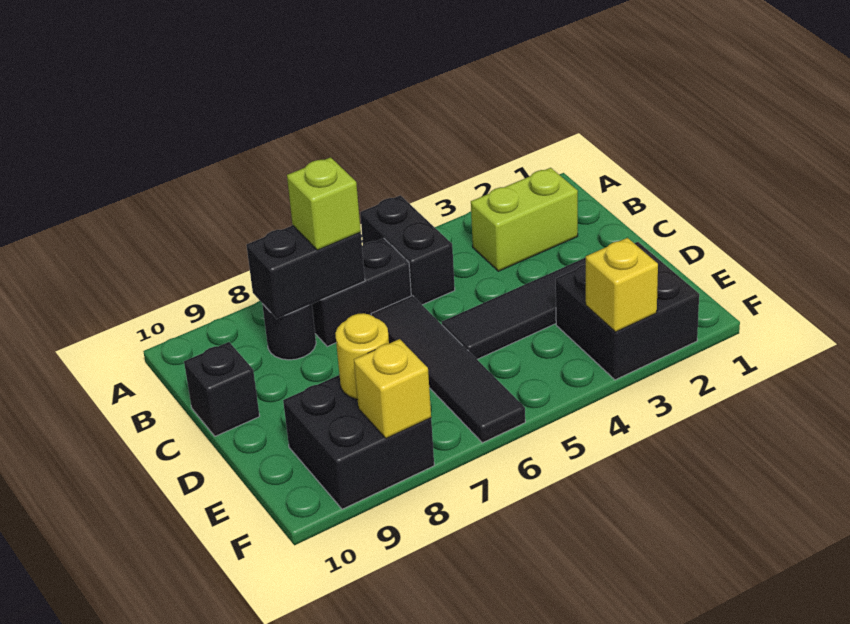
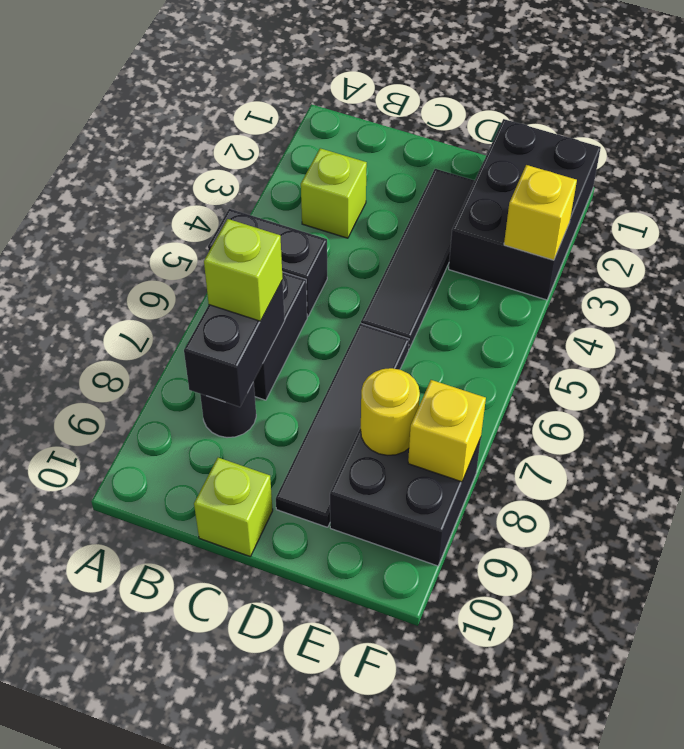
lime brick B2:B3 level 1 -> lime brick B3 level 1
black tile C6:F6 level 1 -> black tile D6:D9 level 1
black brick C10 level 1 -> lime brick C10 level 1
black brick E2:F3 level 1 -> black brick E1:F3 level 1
****************
Find out how many lines above hold "black". Write only the number.

Your solution: 3